--- Start of Items ---

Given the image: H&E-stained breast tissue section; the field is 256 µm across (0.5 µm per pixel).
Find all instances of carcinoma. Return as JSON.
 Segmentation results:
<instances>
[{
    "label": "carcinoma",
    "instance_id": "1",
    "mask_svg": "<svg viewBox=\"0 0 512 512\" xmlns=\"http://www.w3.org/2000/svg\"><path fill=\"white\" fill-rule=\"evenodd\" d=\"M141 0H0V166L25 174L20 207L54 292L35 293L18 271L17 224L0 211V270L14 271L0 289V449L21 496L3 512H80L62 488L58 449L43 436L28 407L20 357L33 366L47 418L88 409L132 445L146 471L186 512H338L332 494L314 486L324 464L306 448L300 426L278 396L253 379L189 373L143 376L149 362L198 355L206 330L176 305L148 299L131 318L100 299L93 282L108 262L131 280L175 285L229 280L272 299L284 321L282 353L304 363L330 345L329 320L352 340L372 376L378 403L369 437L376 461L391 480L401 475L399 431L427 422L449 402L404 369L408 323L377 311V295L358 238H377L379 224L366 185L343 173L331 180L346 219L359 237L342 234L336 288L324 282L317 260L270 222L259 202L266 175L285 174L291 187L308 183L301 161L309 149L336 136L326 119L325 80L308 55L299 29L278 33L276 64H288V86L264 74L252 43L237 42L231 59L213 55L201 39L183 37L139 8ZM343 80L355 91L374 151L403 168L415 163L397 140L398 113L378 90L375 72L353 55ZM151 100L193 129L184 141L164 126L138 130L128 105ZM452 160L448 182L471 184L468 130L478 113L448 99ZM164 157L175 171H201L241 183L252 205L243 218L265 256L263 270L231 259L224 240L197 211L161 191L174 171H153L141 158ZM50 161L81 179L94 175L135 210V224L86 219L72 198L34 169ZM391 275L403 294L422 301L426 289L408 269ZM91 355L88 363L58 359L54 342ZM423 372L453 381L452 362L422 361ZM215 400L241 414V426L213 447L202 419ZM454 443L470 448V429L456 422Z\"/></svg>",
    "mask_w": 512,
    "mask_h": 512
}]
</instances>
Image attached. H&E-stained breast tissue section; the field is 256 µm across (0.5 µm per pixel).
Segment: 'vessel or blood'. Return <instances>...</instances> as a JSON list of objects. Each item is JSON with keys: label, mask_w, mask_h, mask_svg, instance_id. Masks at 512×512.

--- End of Items ---
--- Start of Items ---

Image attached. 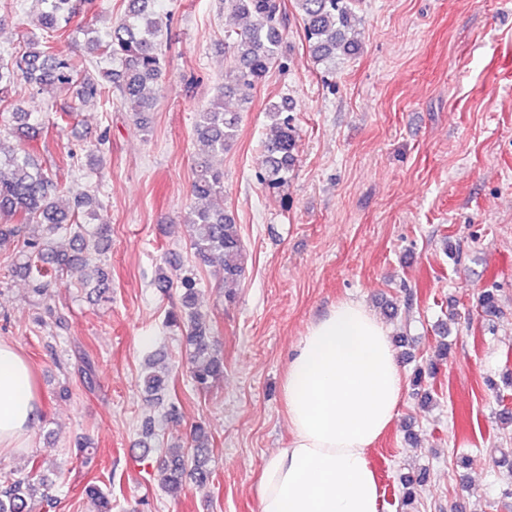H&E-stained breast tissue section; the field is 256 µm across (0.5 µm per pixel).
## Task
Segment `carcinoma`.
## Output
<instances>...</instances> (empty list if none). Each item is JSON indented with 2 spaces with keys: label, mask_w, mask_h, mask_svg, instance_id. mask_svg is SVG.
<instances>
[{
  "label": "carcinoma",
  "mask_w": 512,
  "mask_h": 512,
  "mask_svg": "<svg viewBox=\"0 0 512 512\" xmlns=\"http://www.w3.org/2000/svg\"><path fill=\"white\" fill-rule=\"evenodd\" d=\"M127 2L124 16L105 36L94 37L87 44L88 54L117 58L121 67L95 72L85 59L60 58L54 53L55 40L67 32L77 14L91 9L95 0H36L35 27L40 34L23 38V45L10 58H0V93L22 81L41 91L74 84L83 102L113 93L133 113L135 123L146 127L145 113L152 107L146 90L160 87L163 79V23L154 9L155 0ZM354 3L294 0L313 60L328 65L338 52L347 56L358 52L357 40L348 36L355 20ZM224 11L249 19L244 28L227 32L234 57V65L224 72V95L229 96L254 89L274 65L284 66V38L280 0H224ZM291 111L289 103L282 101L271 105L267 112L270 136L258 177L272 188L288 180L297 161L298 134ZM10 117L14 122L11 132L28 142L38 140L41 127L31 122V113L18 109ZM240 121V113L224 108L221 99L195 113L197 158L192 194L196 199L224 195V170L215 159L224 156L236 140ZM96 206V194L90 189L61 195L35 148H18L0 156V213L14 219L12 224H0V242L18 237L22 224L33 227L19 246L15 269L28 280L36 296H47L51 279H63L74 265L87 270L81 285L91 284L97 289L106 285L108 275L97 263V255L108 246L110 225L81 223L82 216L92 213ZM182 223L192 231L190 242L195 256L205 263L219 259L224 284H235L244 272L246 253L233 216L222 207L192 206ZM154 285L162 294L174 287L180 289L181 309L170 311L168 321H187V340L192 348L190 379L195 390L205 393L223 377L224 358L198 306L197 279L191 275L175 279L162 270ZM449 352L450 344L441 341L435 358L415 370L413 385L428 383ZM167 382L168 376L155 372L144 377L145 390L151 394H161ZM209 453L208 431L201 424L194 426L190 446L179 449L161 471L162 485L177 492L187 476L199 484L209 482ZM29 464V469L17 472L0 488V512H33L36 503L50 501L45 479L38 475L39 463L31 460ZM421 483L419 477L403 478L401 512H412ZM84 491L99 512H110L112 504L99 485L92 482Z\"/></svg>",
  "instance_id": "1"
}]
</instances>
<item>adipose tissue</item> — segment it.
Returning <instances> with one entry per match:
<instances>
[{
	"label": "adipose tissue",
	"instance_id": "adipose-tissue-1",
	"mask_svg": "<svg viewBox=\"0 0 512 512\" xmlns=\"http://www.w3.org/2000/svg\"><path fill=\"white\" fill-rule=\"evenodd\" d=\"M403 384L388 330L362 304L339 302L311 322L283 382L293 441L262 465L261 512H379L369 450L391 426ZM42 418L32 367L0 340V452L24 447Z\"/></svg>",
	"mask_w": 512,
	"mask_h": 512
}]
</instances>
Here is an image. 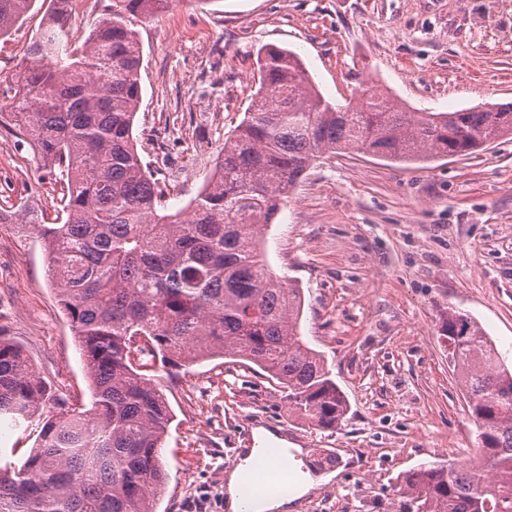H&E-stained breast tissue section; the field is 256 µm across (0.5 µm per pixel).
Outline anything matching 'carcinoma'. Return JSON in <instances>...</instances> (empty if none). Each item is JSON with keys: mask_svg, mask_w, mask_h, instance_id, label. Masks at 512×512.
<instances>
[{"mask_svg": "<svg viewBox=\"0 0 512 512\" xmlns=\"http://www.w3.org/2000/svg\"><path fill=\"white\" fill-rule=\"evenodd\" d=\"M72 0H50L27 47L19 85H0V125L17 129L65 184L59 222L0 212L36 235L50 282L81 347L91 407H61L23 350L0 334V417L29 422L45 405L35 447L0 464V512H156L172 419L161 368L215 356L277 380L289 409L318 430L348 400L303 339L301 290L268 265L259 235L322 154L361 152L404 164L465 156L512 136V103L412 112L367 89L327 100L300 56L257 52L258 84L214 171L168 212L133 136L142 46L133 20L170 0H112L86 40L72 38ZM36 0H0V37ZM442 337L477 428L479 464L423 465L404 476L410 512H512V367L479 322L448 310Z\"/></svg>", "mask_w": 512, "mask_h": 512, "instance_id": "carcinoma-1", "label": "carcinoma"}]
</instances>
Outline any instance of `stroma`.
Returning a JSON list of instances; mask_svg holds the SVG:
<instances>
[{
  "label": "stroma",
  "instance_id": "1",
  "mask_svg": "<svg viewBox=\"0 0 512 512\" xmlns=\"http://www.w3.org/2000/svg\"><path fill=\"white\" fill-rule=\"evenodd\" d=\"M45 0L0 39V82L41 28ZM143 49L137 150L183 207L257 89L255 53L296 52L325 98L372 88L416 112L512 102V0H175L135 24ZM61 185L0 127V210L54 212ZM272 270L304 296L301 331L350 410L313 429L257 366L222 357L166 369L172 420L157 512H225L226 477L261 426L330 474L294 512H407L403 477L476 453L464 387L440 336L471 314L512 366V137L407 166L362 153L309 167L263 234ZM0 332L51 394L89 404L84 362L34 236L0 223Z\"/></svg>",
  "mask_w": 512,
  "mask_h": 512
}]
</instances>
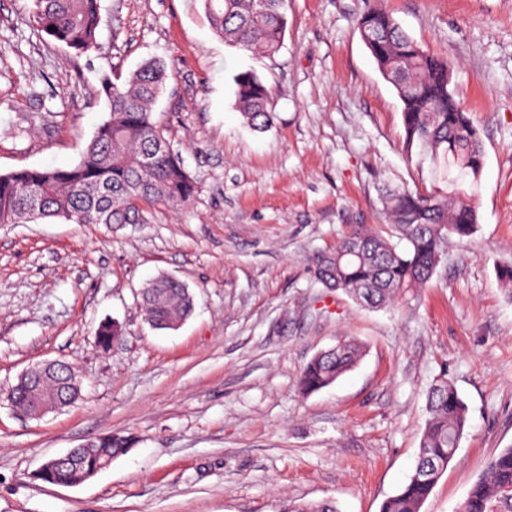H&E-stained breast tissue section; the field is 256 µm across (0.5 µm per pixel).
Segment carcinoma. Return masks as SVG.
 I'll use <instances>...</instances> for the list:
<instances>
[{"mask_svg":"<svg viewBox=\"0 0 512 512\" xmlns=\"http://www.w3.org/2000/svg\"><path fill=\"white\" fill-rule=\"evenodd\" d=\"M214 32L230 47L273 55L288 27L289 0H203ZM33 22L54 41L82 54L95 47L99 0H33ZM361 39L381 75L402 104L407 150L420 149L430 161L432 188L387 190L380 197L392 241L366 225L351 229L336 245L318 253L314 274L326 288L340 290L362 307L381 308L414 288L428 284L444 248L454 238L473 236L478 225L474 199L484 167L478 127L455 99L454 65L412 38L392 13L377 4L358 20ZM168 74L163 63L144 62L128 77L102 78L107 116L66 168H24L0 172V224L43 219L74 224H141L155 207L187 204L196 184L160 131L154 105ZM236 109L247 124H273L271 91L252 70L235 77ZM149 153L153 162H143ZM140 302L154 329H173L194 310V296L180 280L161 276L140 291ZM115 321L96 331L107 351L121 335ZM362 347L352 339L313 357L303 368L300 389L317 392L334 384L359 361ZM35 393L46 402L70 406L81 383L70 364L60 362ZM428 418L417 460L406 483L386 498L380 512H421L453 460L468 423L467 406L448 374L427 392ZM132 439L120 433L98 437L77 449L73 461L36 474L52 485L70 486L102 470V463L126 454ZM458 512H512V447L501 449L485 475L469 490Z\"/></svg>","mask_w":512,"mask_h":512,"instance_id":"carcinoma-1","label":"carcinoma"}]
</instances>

--- End of Items ---

Can you repeat, word for word, every line above from the one containing "Given the image: H&E-stained" down to the one containing "Segment: 'vessel or", including both?

Final result:
Given the image: H&E-stained breast tissue section; the field is 256 µm across (0.5 µm per pixel).
Find all instances of carcinoma. Return as JSON.
 Segmentation results:
<instances>
[{
    "label": "carcinoma",
    "instance_id": "1",
    "mask_svg": "<svg viewBox=\"0 0 512 512\" xmlns=\"http://www.w3.org/2000/svg\"><path fill=\"white\" fill-rule=\"evenodd\" d=\"M141 0H0V166L25 174L20 207L54 292L35 293L18 271L17 224L0 211V270L14 271L0 289V449L21 496L3 512H80L62 488L58 449L43 436L28 407L20 357L33 366L47 418L88 409L132 445L146 471L186 512H338L332 494L314 486L324 464L306 448L300 426L278 396L253 379L189 373L143 376L149 362L198 355L206 330L176 305L148 299L131 318L100 299L93 282L108 262L131 280L175 285L229 280L272 299L284 321L282 353L304 363L330 345L329 320L352 340L372 376L378 403L369 437L376 461L391 480L401 475L399 431L427 422L449 402L404 369L408 323L377 311V295L358 238H377L379 224L366 185L343 173L331 180L346 219L359 237L342 234L336 288L324 282L317 260L270 222L259 202L266 175L285 174L291 187L308 183L301 161L309 149L336 136L326 119L325 80L308 55L299 29L278 33L276 64H288V86L264 74L252 43L237 42L231 59L213 55L201 39L183 37L139 8ZM343 80L355 91L374 151L403 168L415 163L397 140L398 113L378 90L375 72L353 55ZM151 100L193 129L184 141L164 126L138 130L128 105ZM452 160L448 182L471 184L468 130L478 113L448 99ZM164 157L175 171H201L241 183L252 205L243 218L265 256L263 270L231 259L224 240L197 211L161 191L174 171H153L141 158ZM50 161L81 179L94 175L135 210V224L86 219L72 198L34 169ZM391 275L403 294L422 301L426 289L408 269ZM91 355L88 363L58 359L54 342ZM423 372L453 381L452 362L422 361ZM215 400L241 414V426L213 447L202 419ZM454 443L470 448V429L456 422Z\"/></svg>",
    "mask_w": 512,
    "mask_h": 512
}]
</instances>
Image attached. H&E-stained breast tissue section; the field is 256 µm across (0.5 µm per pixel).
Segment: 'vessel or blood'. Return <instances>...</instances> as a JSON list of objects. Each item is JSON with keys: label, mask_w, mask_h, mask_svg, instance_id. Masks at 512×512.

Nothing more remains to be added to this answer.